(Pixel coordinate object listings)
== Segment start ==

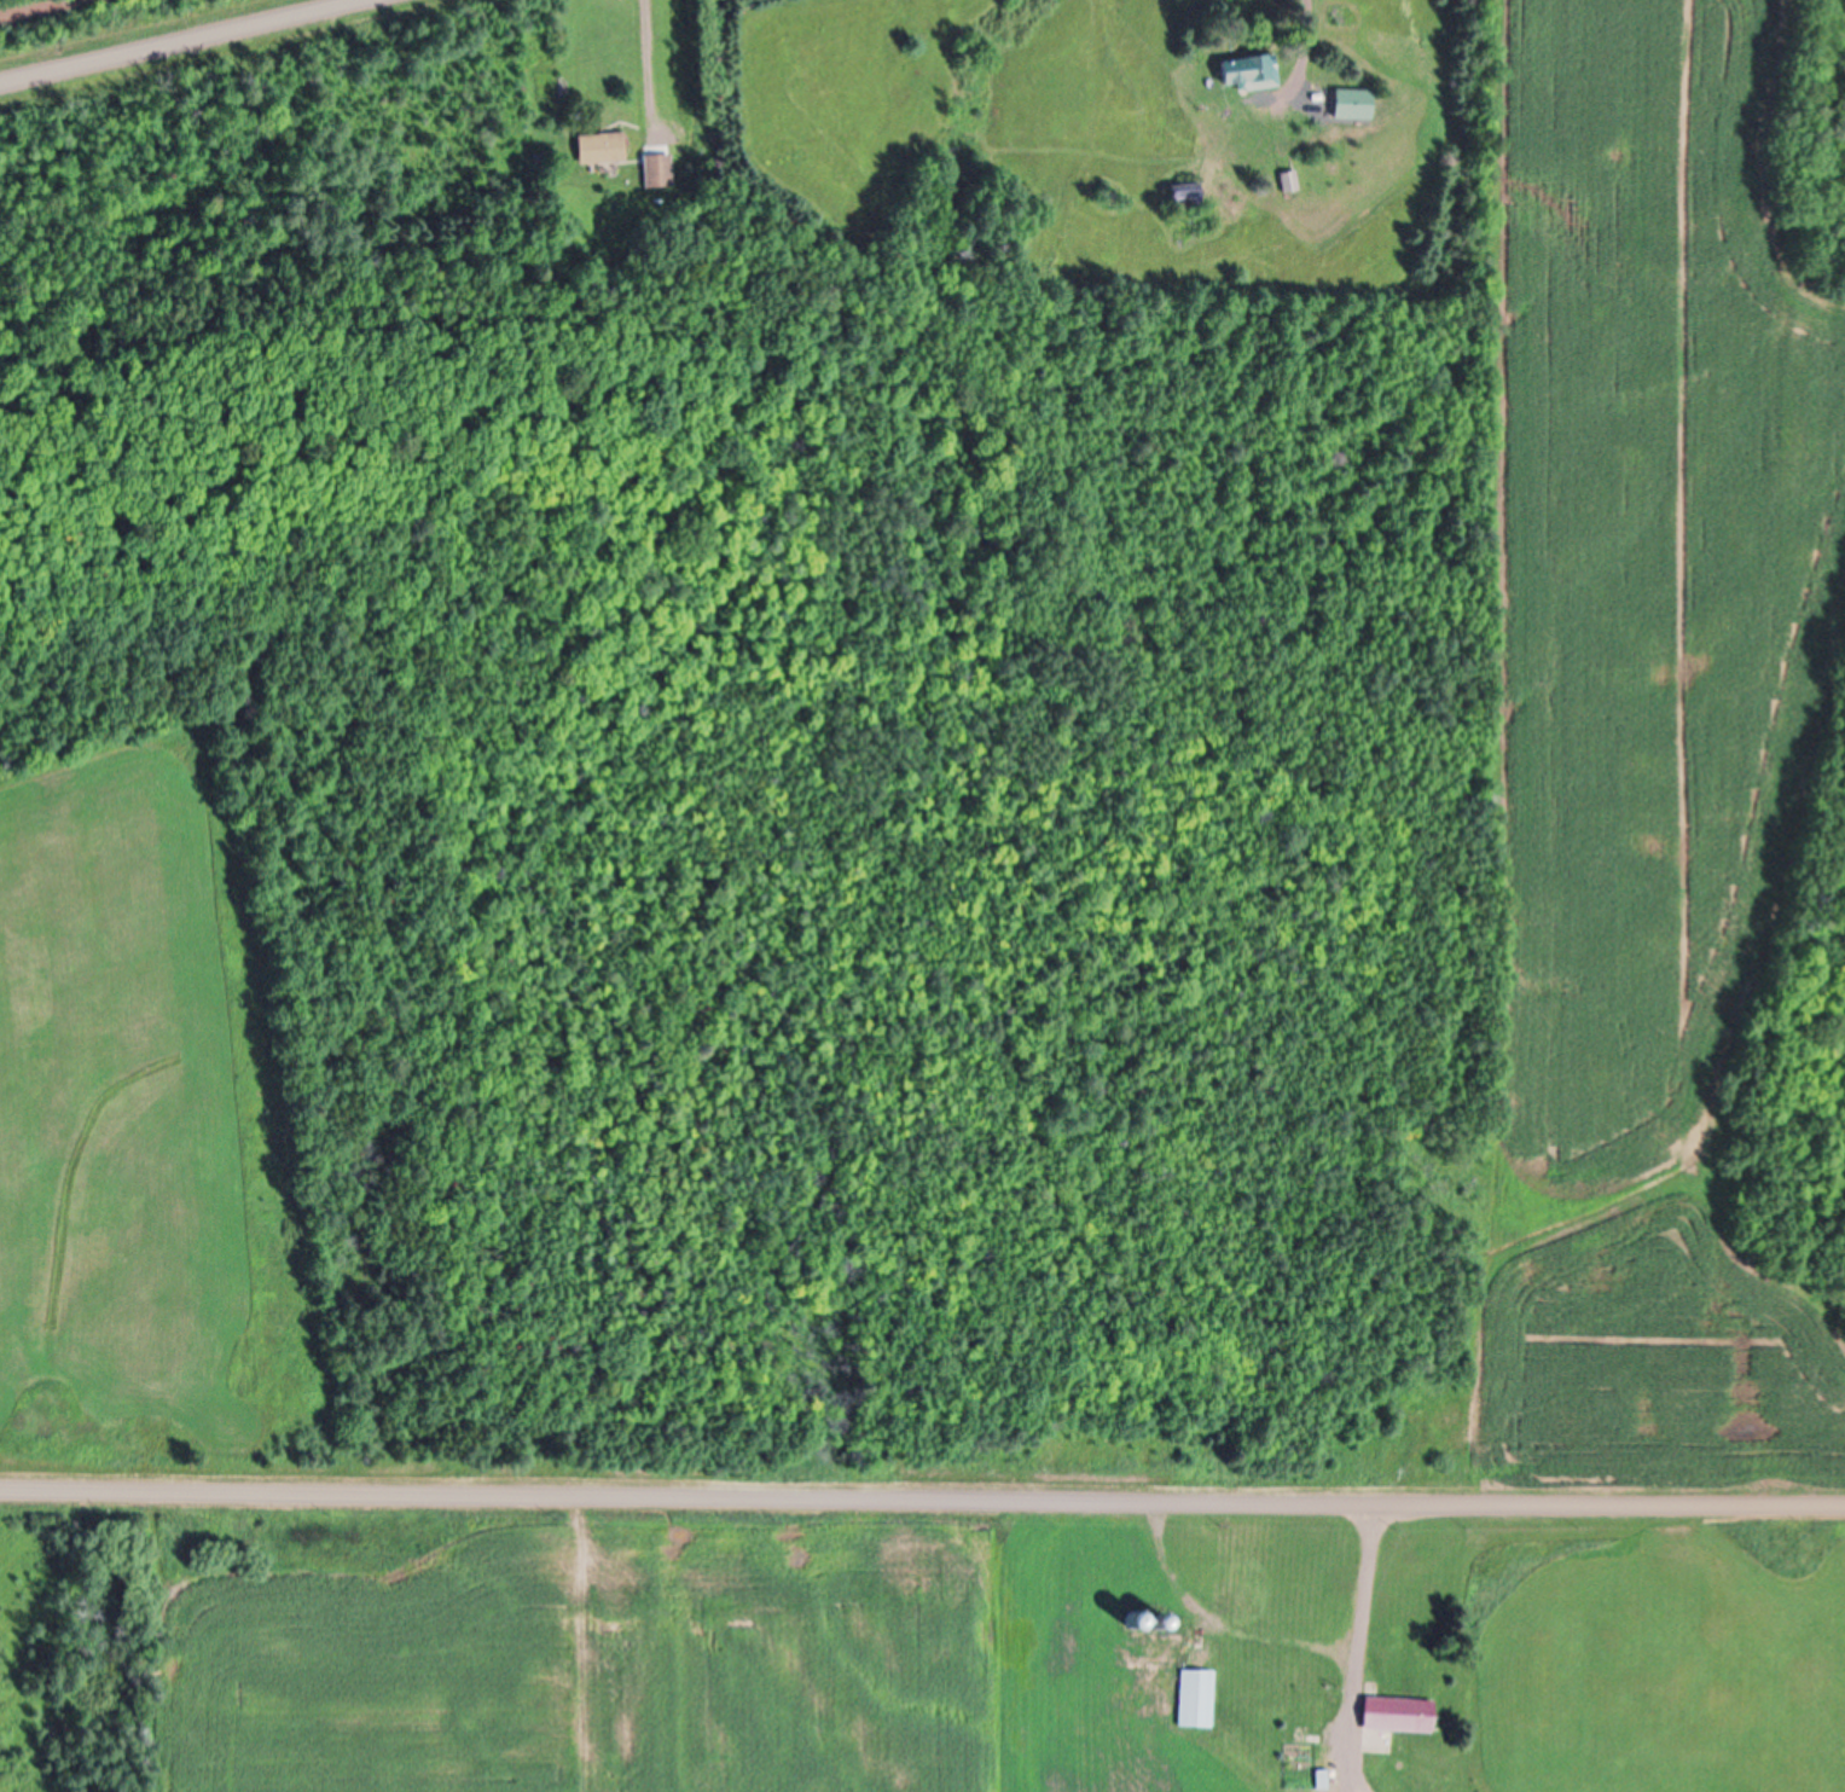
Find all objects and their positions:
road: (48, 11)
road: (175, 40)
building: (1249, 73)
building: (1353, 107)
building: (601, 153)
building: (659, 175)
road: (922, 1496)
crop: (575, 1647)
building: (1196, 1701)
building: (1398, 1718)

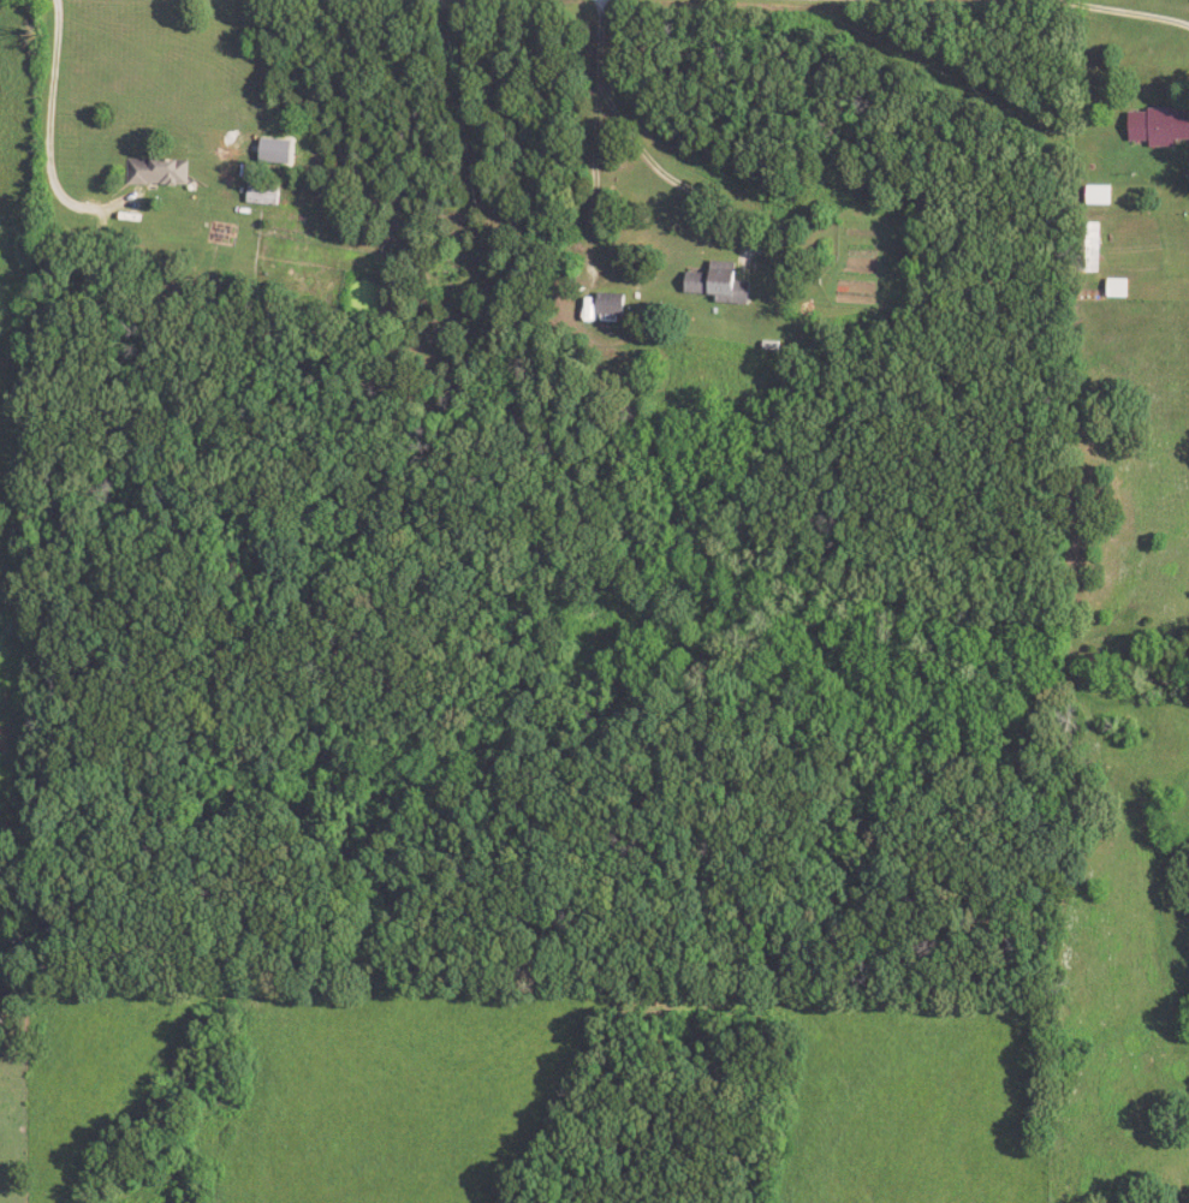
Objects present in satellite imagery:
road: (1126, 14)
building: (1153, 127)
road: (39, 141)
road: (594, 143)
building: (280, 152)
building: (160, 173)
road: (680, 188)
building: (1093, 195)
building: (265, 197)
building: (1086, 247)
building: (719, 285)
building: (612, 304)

== Segment end ==

**Directions:** Leave the pictures out. Repeat every entry above exactly.

**Solution:**
Find all objects and their positions:
road: (48, 11)
road: (175, 40)
building: (1249, 73)
building: (1353, 107)
building: (601, 153)
building: (659, 175)
road: (922, 1496)
crop: (575, 1647)
building: (1196, 1701)
building: (1398, 1718)

Objects present in satellite imagery:
road: (1126, 14)
building: (1153, 127)
road: (39, 141)
road: (594, 143)
building: (280, 152)
building: (160, 173)
road: (680, 188)
building: (1093, 195)
building: (265, 197)
building: (1086, 247)
building: (719, 285)
building: (612, 304)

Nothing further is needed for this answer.